To do:
Reproduce every record below exactly as written, leaving out any pictures.

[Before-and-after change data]
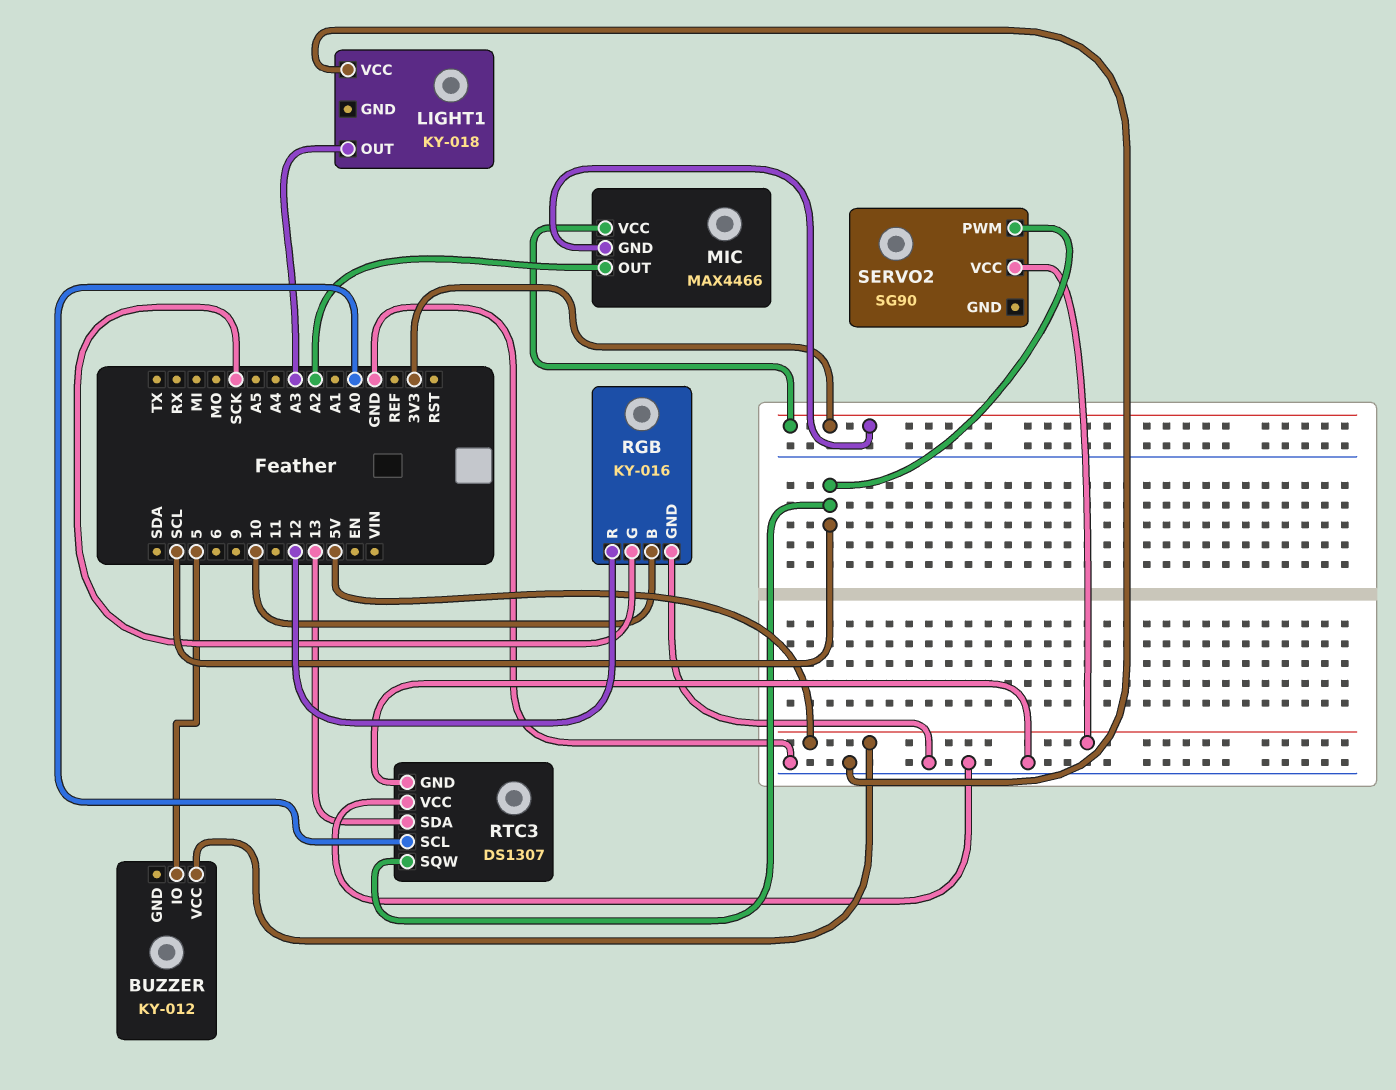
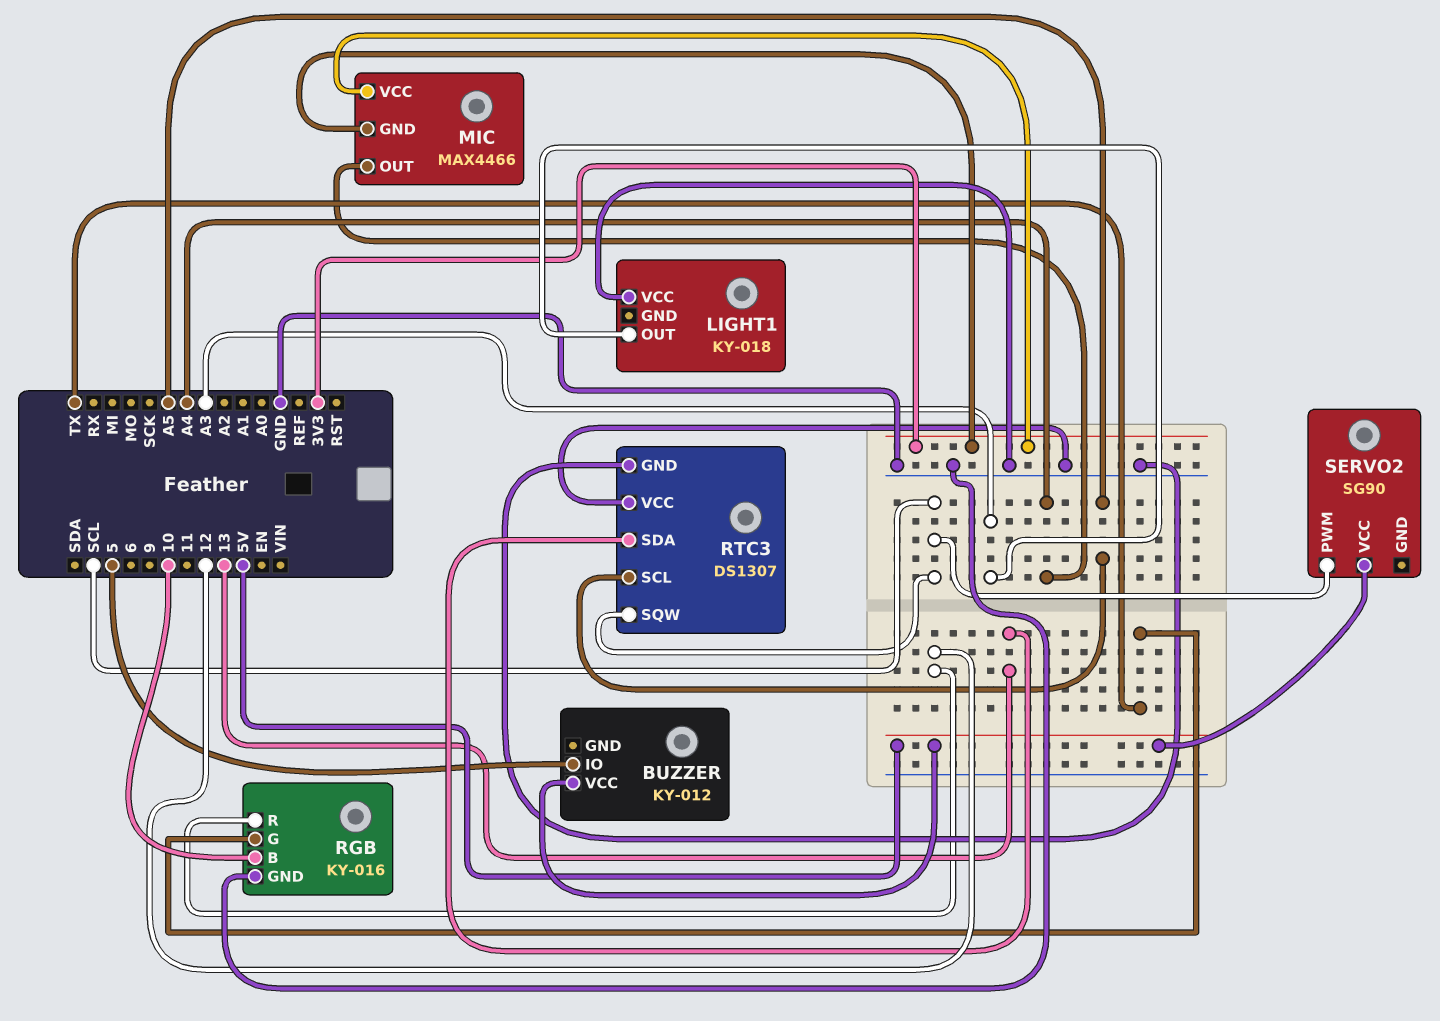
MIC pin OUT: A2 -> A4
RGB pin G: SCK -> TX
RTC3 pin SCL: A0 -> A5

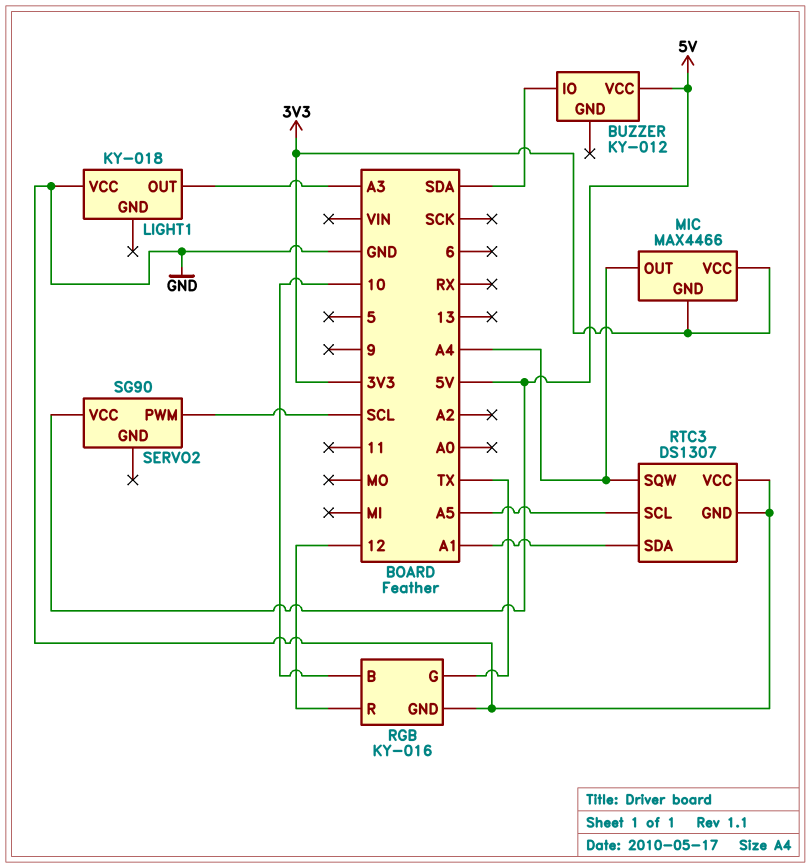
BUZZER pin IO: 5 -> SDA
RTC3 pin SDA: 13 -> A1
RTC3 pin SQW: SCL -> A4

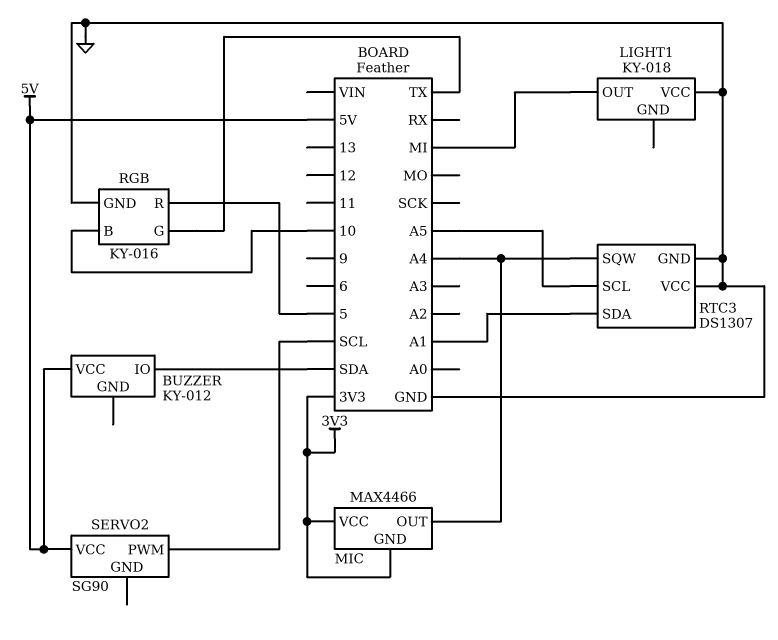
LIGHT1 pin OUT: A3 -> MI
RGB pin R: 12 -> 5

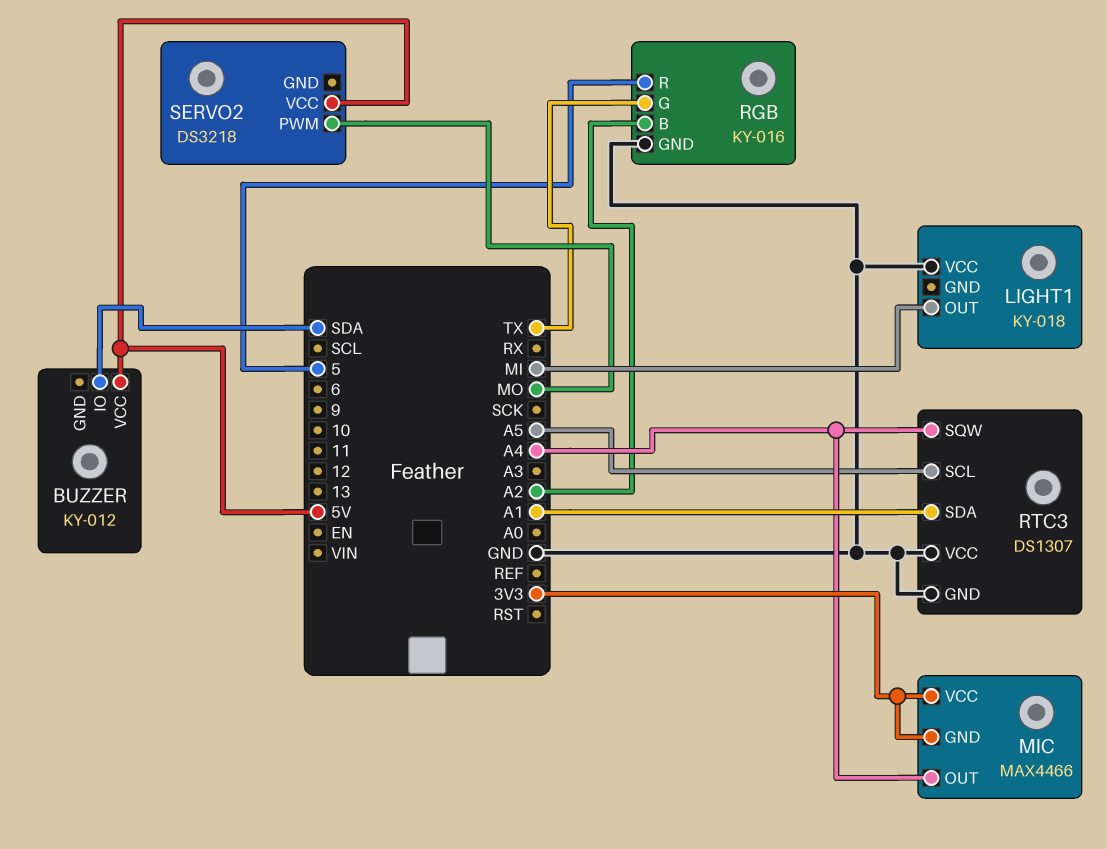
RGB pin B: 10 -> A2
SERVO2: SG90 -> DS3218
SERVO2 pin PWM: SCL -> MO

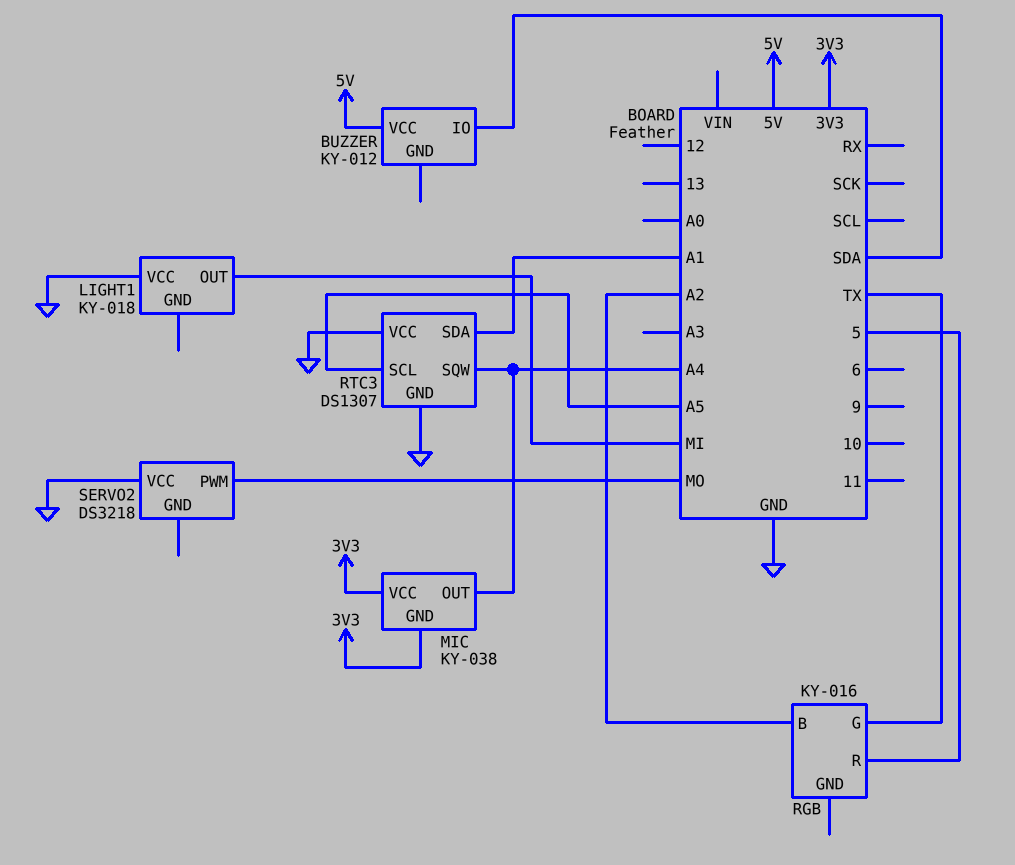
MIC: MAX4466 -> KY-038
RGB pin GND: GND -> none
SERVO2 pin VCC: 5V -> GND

Response area:
MIC pin OUT: A2 -> A4
RGB pin G: SCK -> TX
RTC3 pin SCL: A0 -> A5

BUZZER pin IO: 5 -> SDA
RTC3 pin SDA: 13 -> A1
RTC3 pin SQW: SCL -> A4

LIGHT1 pin OUT: A3 -> MI
RGB pin R: 12 -> 5

RGB pin B: 10 -> A2
SERVO2: SG90 -> DS3218
SERVO2 pin PWM: SCL -> MO

MIC: MAX4466 -> KY-038
RGB pin GND: GND -> none
SERVO2 pin VCC: 5V -> GND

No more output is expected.